- [What to produce] Every record below must be copied exactly, with images dropped.

:::

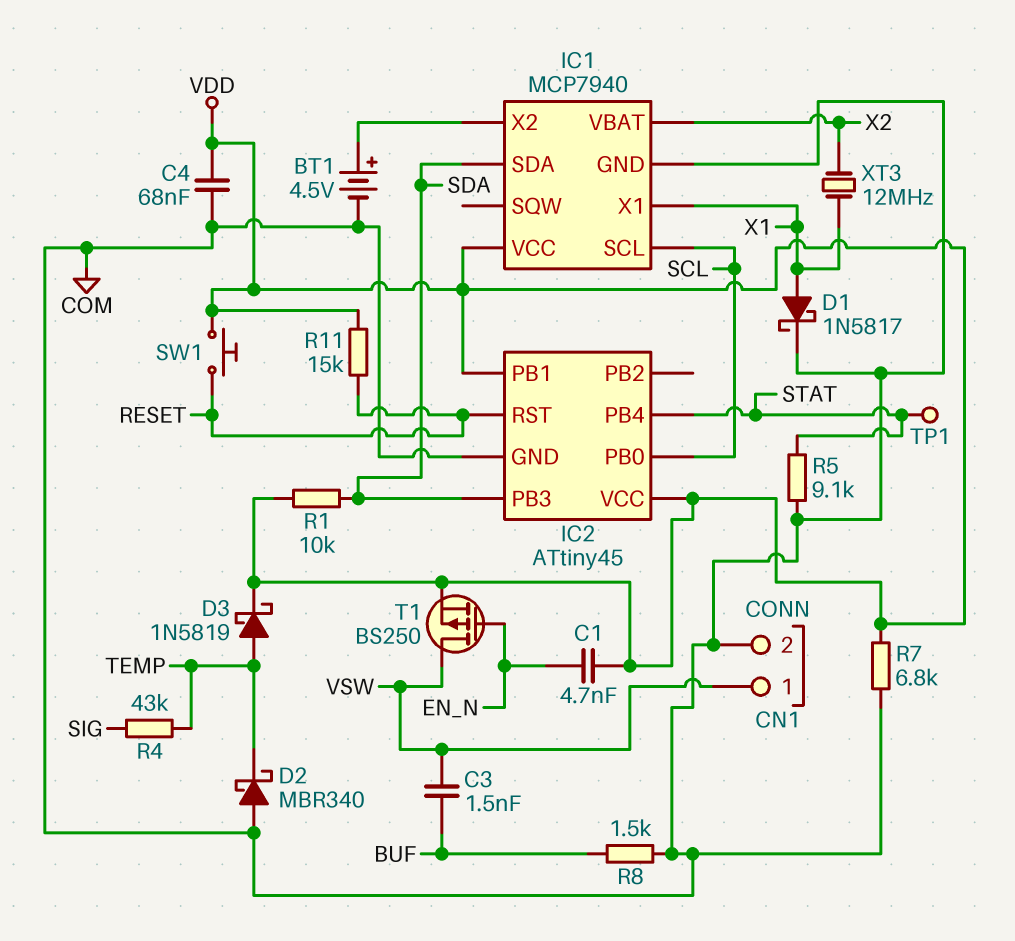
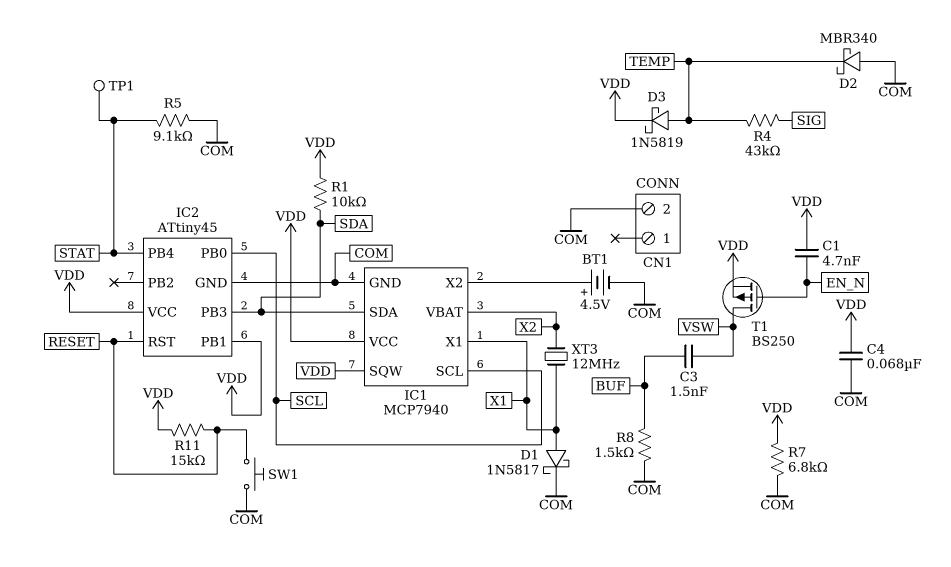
CN1 pin 1: VSW -> none
IC1 pin SQW: none -> VDD
SW1: button (RESET, VDD) -> button (COM, RESET)

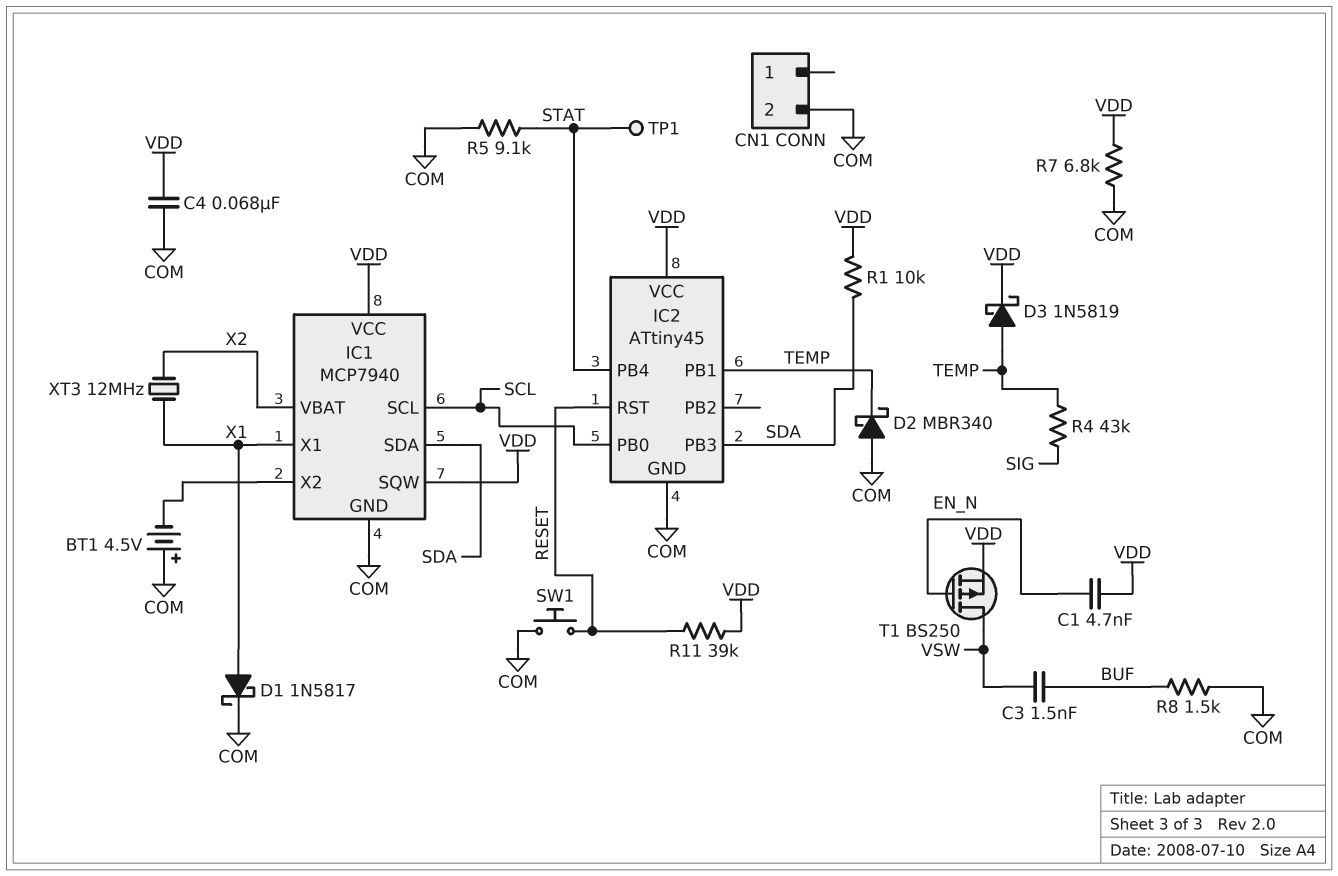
BT1: 4.5V (plus IC1/X2, minus COM) -> 4.5V (plus COM, minus IC1/X2)
IC2 pin PB1: VDD -> TEMP
R11: 15k (RESET, VDD) -> 39k (RESET, VDD)

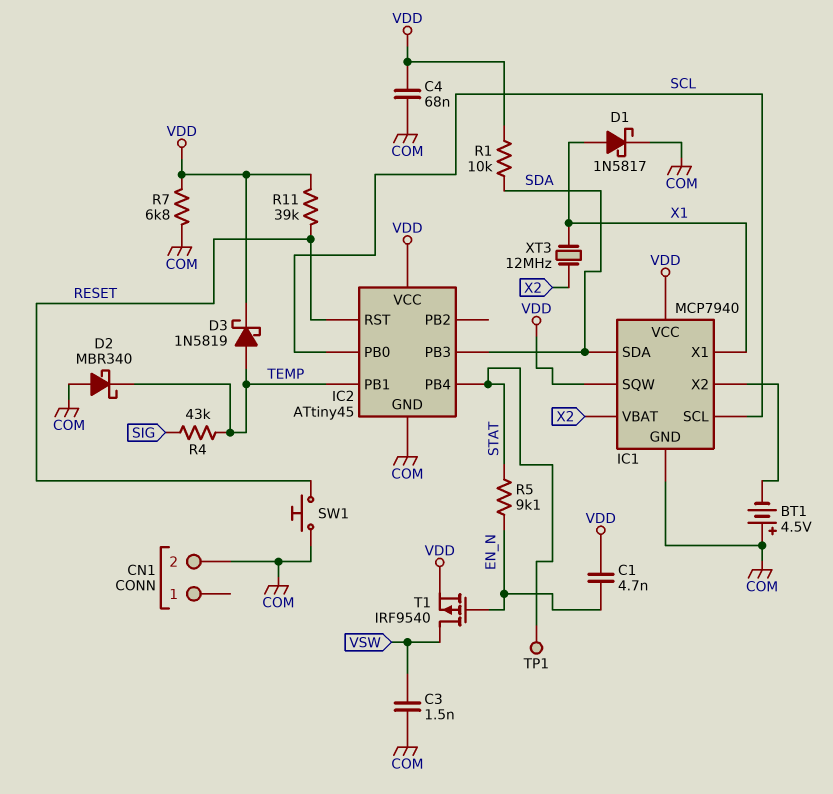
C3: 1.5nF (BUF, VSW) -> 1.5nF (COM, VSW)
R5: 9.1k (COM, STAT) -> 9.1k (EN_N, STAT)
R8: 1.5k (BUF, COM) -> none
T1: PMOS BS250 (G EN_N, D VSW, S VDD) -> PMOS IRF9540 (G EN_N, D VSW, S VDD)

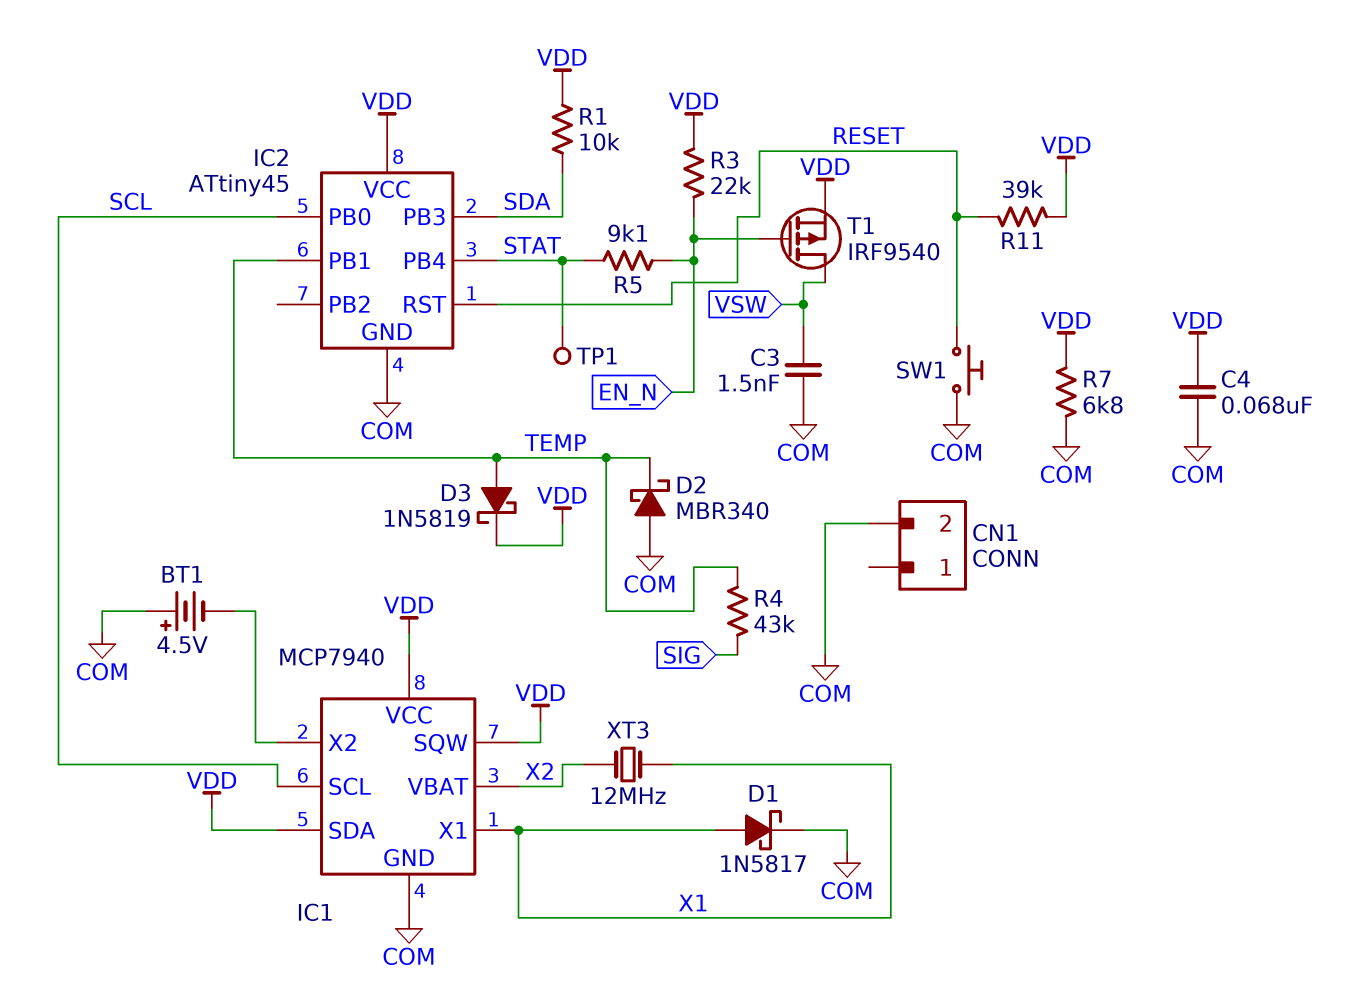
C1: 4.7nF (EN_N, VDD) -> none
IC1 pin SDA: SDA -> VDD
R3: none -> 22k (EN_N, VDD)

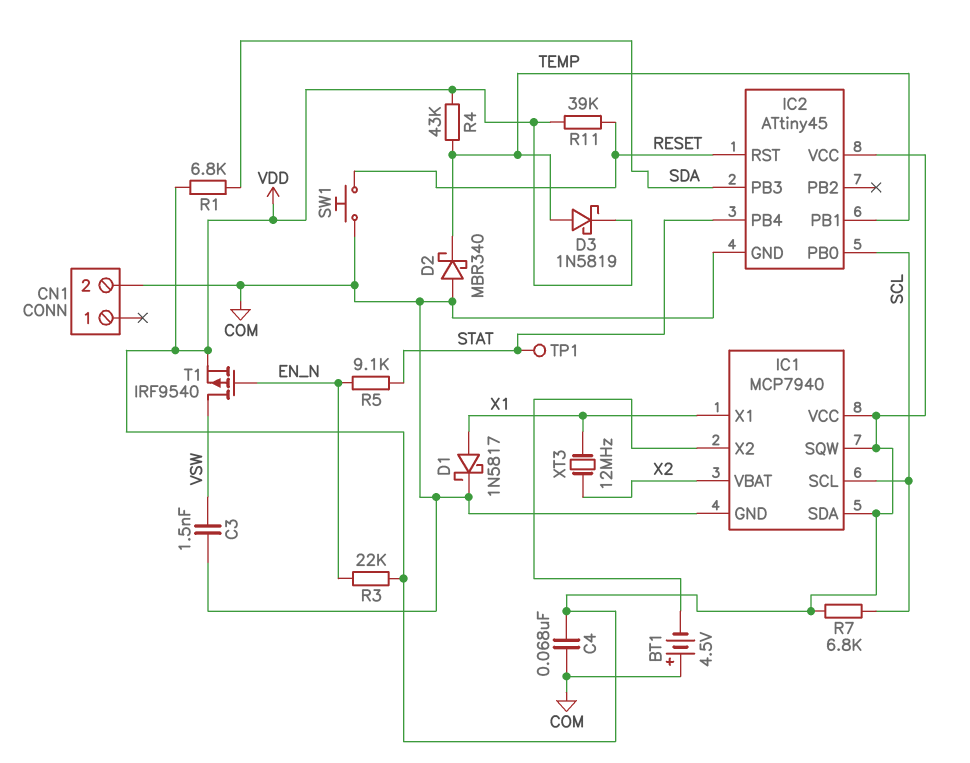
R1: 10k (SDA, VDD) -> 6.8k (SDA, VDD)
R4: 43k (SIG, TEMP) -> 43k (TEMP, VDD)
R7: 6.8k (COM, VDD) -> 6.8k (SCL, VDD)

:::

- [The answer]
CN1 pin 1: VSW -> none
IC1 pin SQW: none -> VDD
SW1: button (RESET, VDD) -> button (COM, RESET)

BT1: 4.5V (plus IC1/X2, minus COM) -> 4.5V (plus COM, minus IC1/X2)
IC2 pin PB1: VDD -> TEMP
R11: 15k (RESET, VDD) -> 39k (RESET, VDD)

C3: 1.5nF (BUF, VSW) -> 1.5nF (COM, VSW)
R5: 9.1k (COM, STAT) -> 9.1k (EN_N, STAT)
R8: 1.5k (BUF, COM) -> none
T1: PMOS BS250 (G EN_N, D VSW, S VDD) -> PMOS IRF9540 (G EN_N, D VSW, S VDD)

C1: 4.7nF (EN_N, VDD) -> none
IC1 pin SDA: SDA -> VDD
R3: none -> 22k (EN_N, VDD)

R1: 10k (SDA, VDD) -> 6.8k (SDA, VDD)
R4: 43k (SIG, TEMP) -> 43k (TEMP, VDD)
R7: 6.8k (COM, VDD) -> 6.8k (SCL, VDD)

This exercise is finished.